◆ DIRECTIONS FOR THIS TASK
Exactly and only the lines from the line holding "white brick E7" to the end of the records should be reproduced. Leave pictures out.

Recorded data
*** Block opens ***
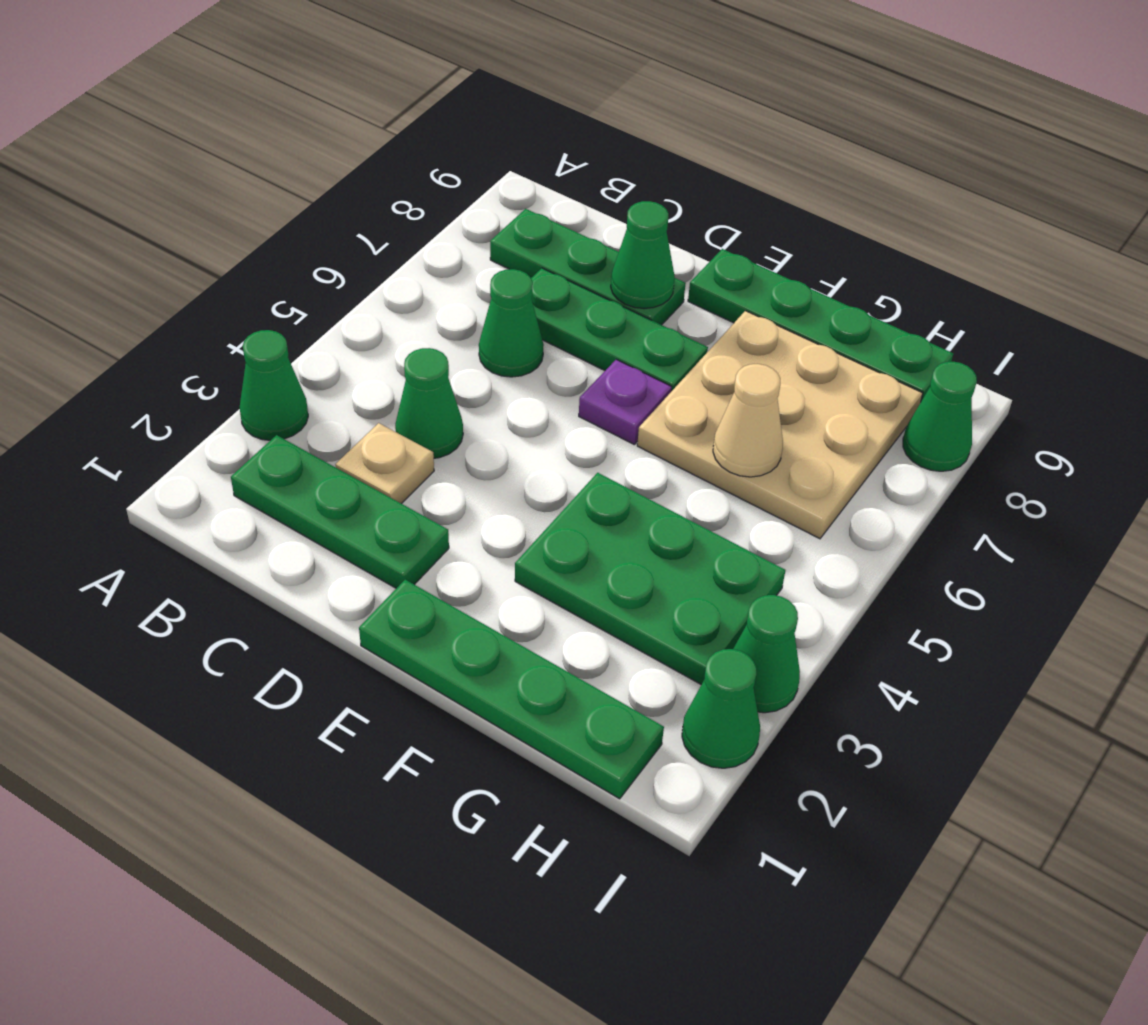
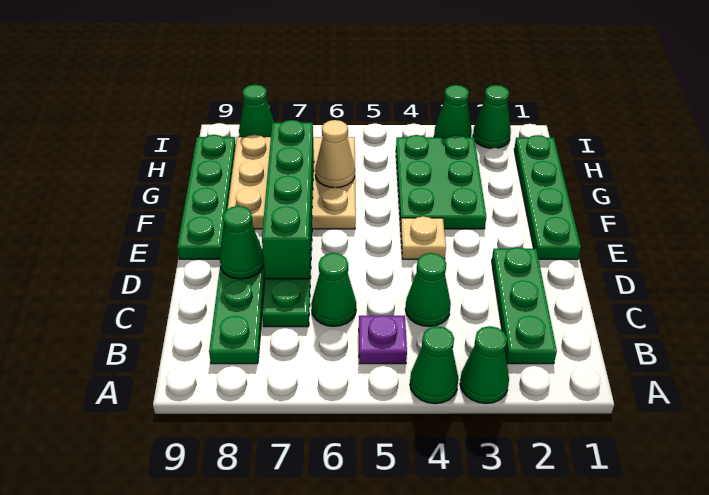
none -> green cone A4 level 1
tan plate C3 level 1 -> tan plate E4 level 1
none -> green brick D7:G7 level 2
purple plate E6 level 1 -> purple plate B5 level 1

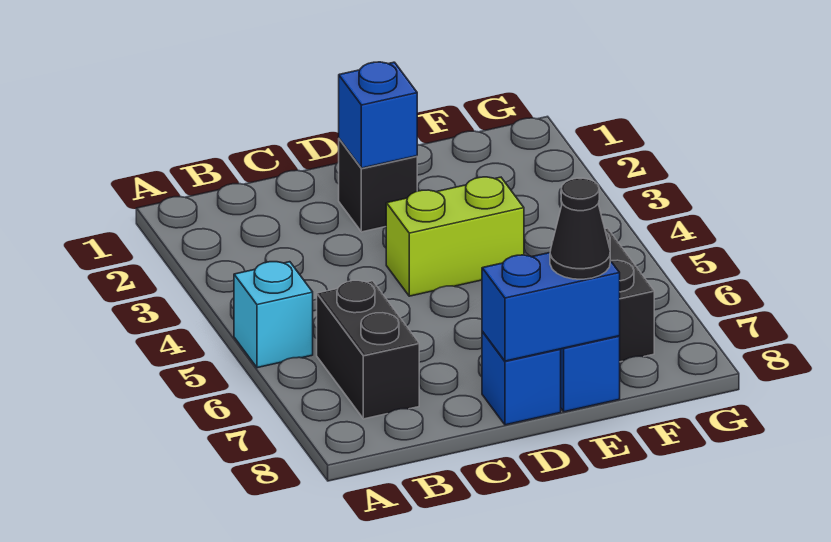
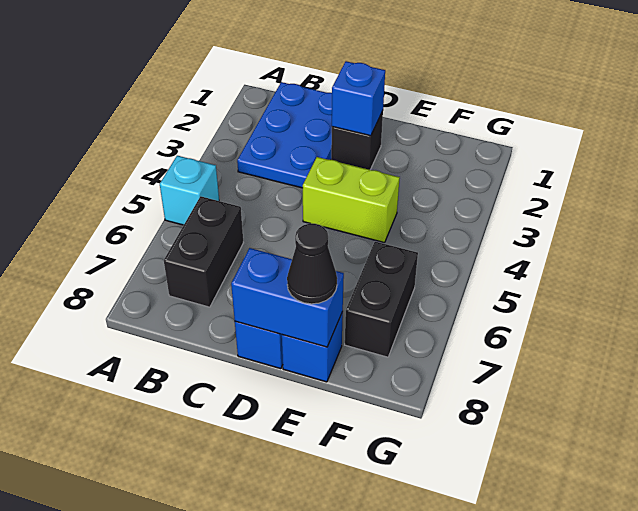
none -> blue plate B1:C3 level 1

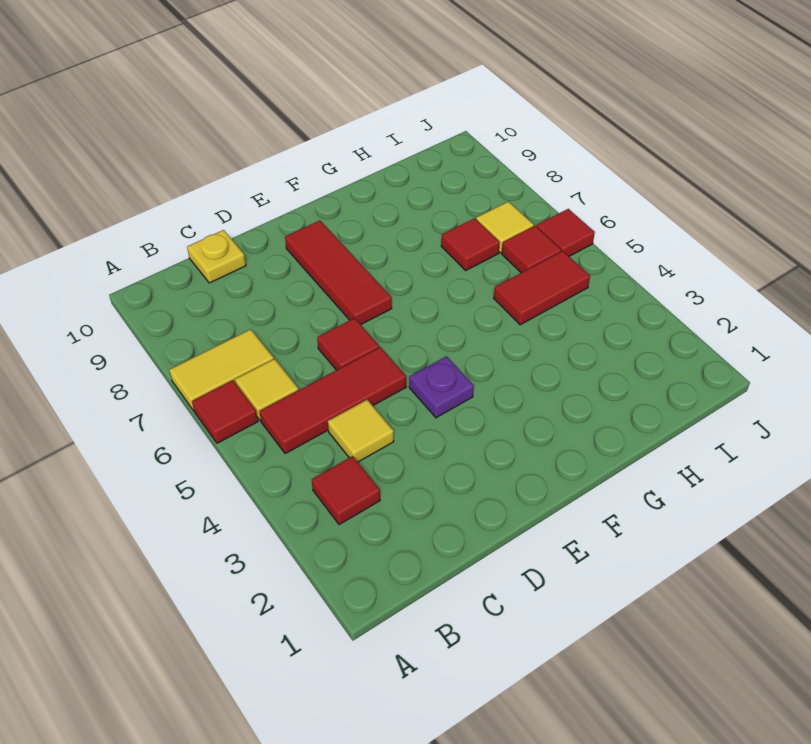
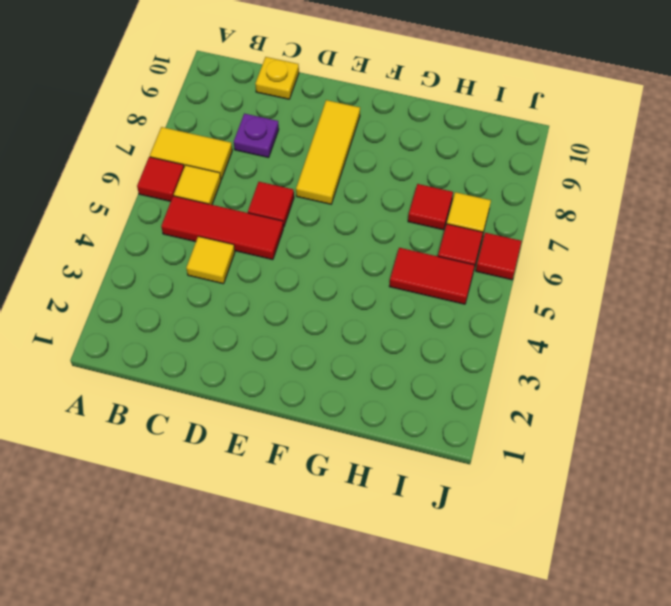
red tile B3 level 1 -> none
purple plate E4 level 1 -> purple plate C8 level 1
red tile E7:E9 level 1 -> yellow tile E7:E9 level 1

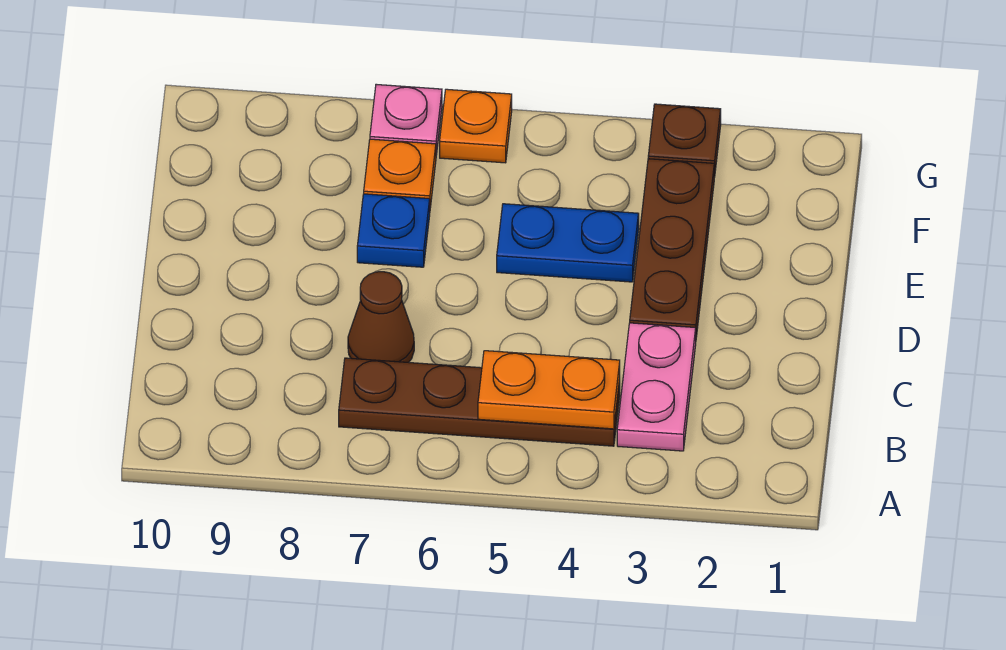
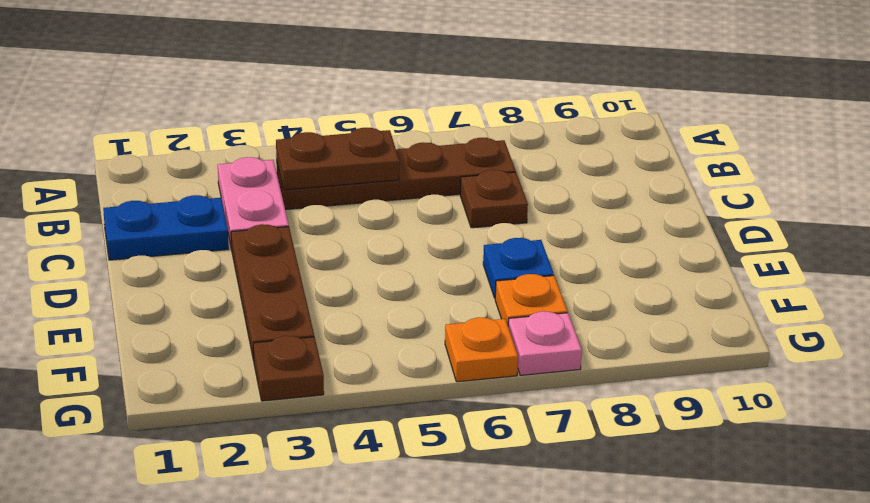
orange plate B4:B5 level 2 -> brown plate B4:B5 level 2
brown cone C7 level 1 -> brown plate C7 level 1
blue plate E4:E5 level 1 -> blue plate C1:C2 level 1

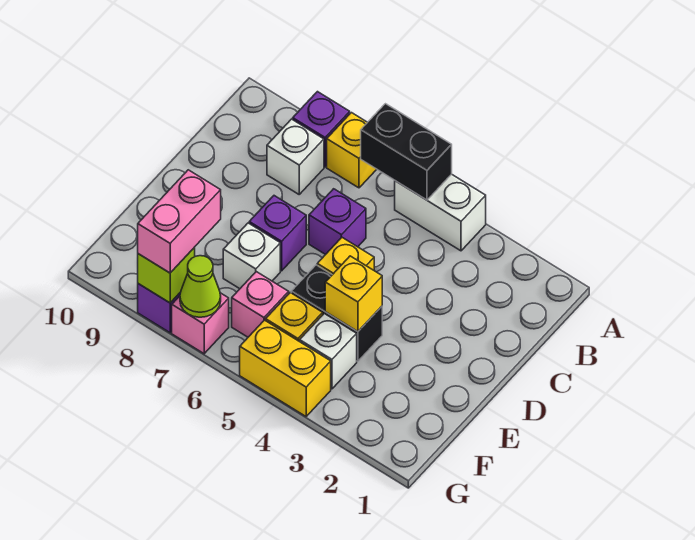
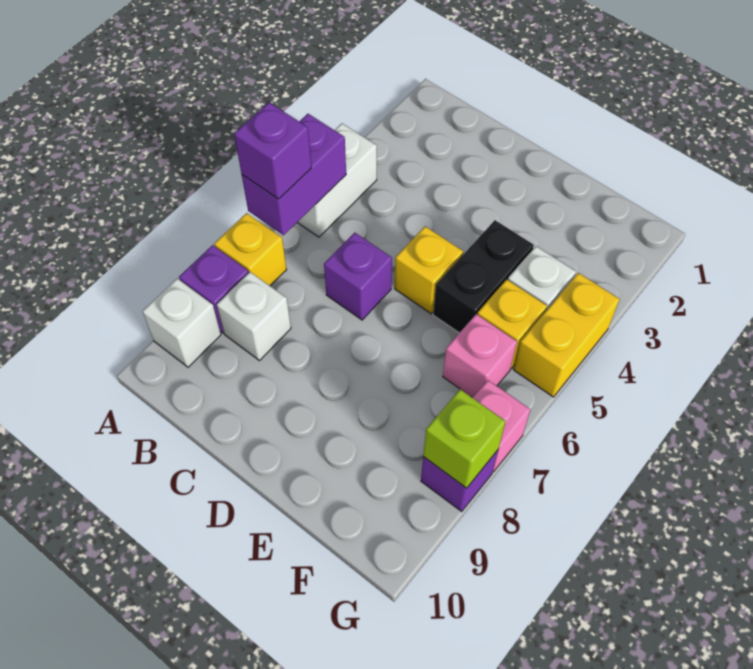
black brick A5:A6 level 2 -> purple brick A5:A6 level 2
purple brick D7 level 1 -> purple brick A6 level 3
yellow brick E4 level 2 -> none
white brick E7 level 1 -> white brick A9 level 1
pink brick F8:G8 level 3 -> none
lime cone G7 level 2 -> none

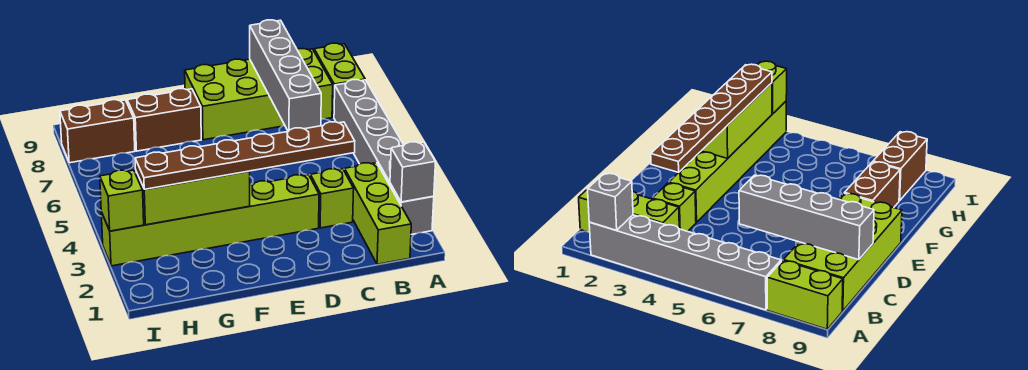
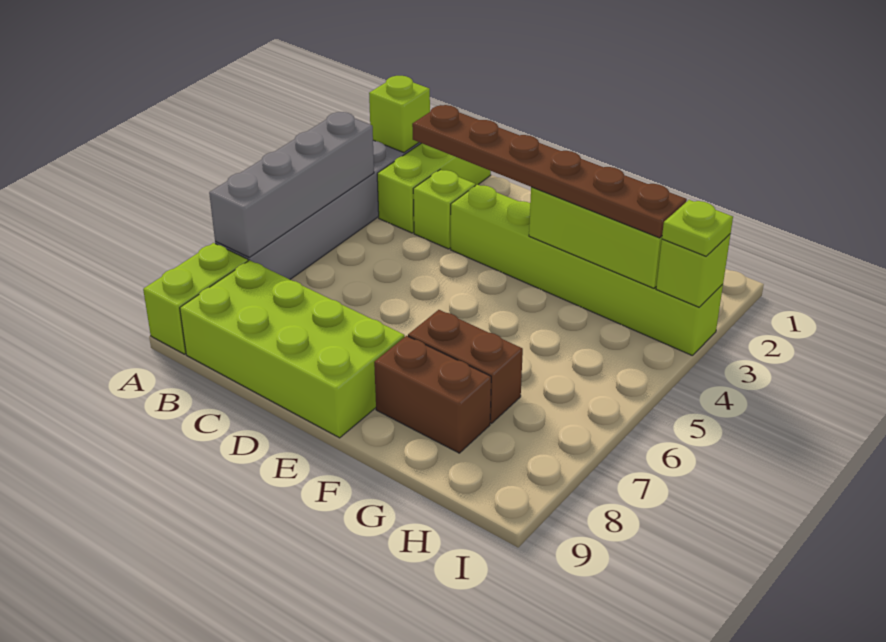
grey brick A2 level 2 -> lime brick A2 level 2
grey brick C6:C9 level 2 -> grey brick A4:A7 level 2
brown brick H8:I8 level 1 -> brown brick F7:G7 level 1
none -> lime plate I3 level 3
*** Block closes ***
◆ ANSWER TO THE EXERCISE
white brick E7 level 1 -> white brick A9 level 1
pink brick F8:G8 level 3 -> none
lime cone G7 level 2 -> none

grey brick A2 level 2 -> lime brick A2 level 2
grey brick C6:C9 level 2 -> grey brick A4:A7 level 2
brown brick H8:I8 level 1 -> brown brick F7:G7 level 1
none -> lime plate I3 level 3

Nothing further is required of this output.